### Task description
Exclude the pictures, then restate every entry below exactly.

== Information given

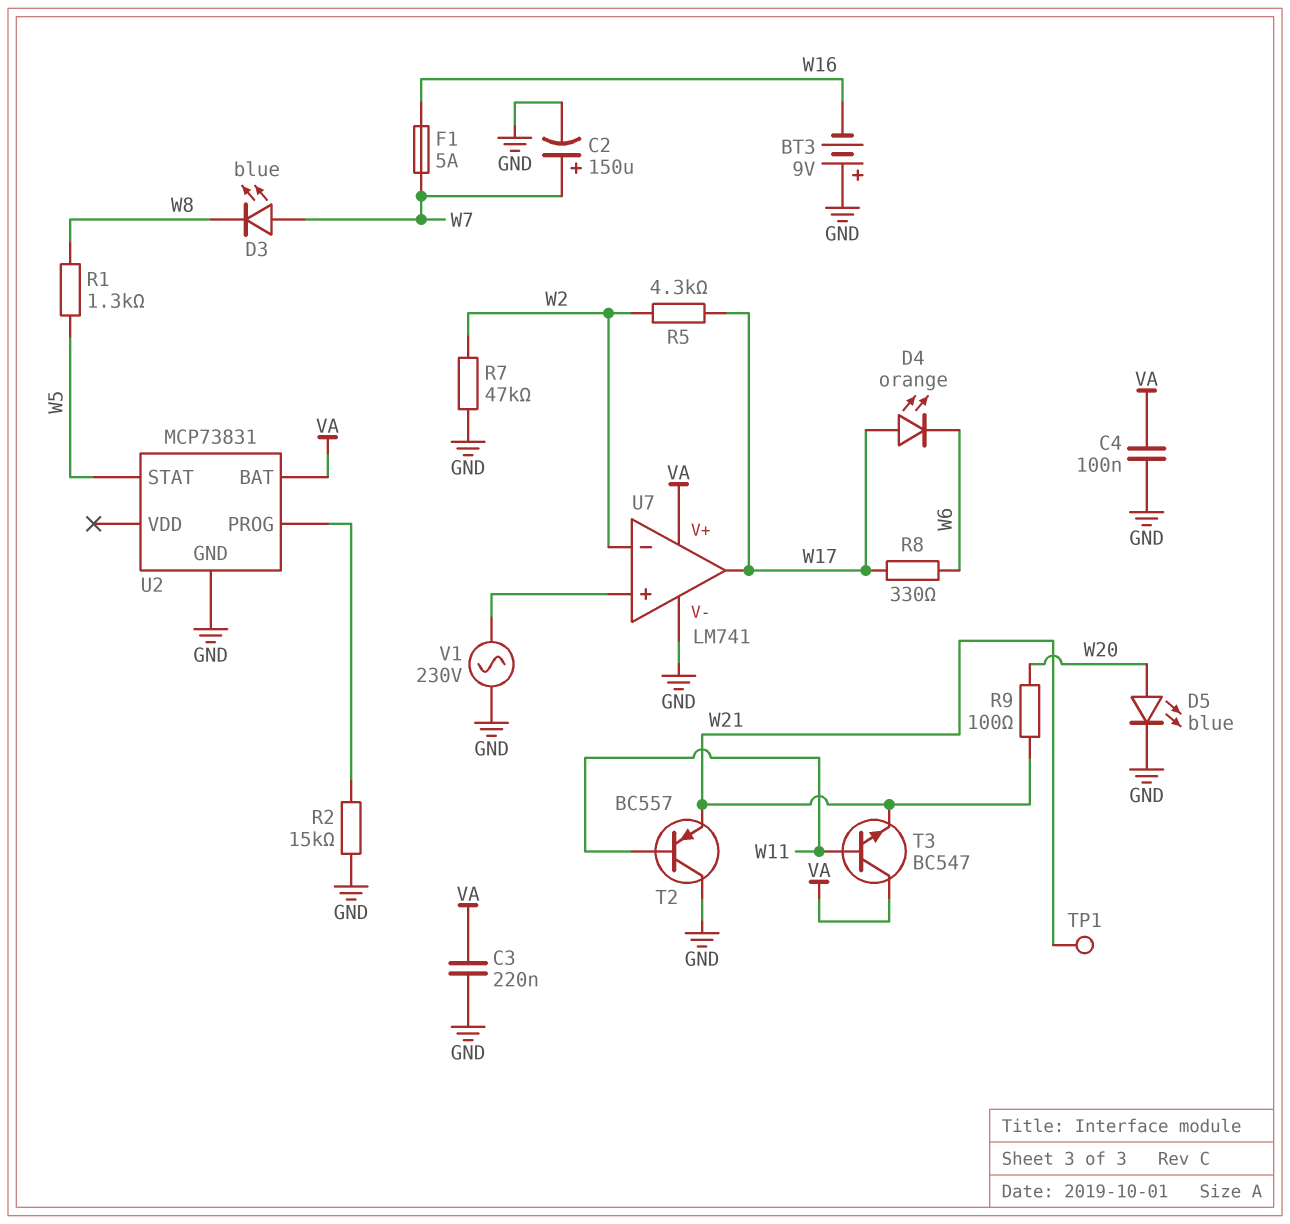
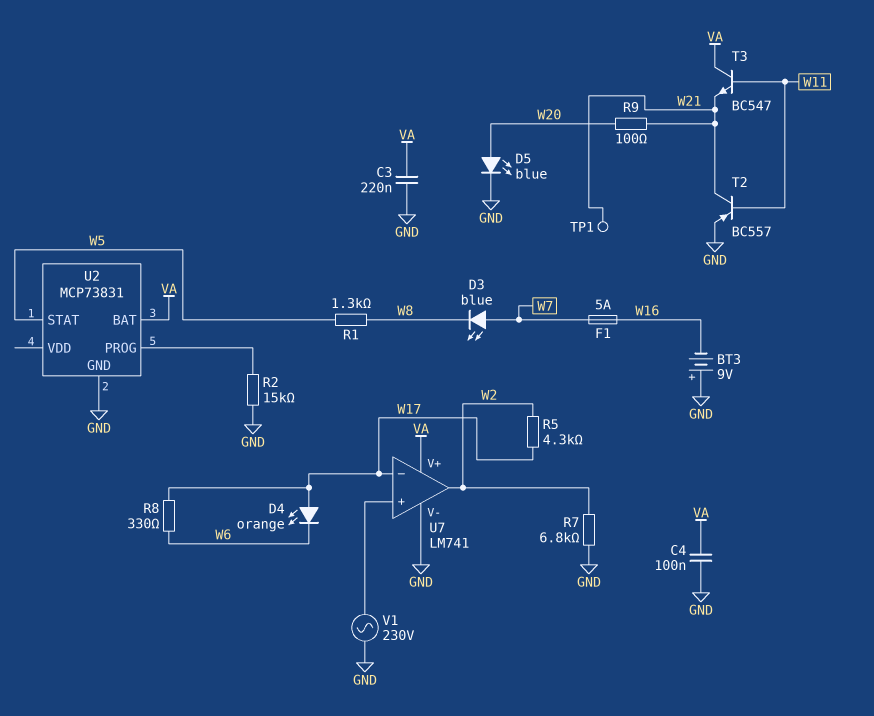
C2: 150uF (plus W7, minus GND) -> none
R7: 47k (GND, W2) -> 6.8k (GND, W2)
T2: PNP BC557 (B W11, C GND, E W21) -> PNP BC557 (B W11, C W21, E GND)
U7 pin in-: W2 -> W17
U7 pin out: W17 -> W2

====

### Task response
C2: 150uF (plus W7, minus GND) -> none
R7: 47k (GND, W2) -> 6.8k (GND, W2)
T2: PNP BC557 (B W11, C GND, E W21) -> PNP BC557 (B W11, C W21, E GND)
U7 pin in-: W2 -> W17
U7 pin out: W17 -> W2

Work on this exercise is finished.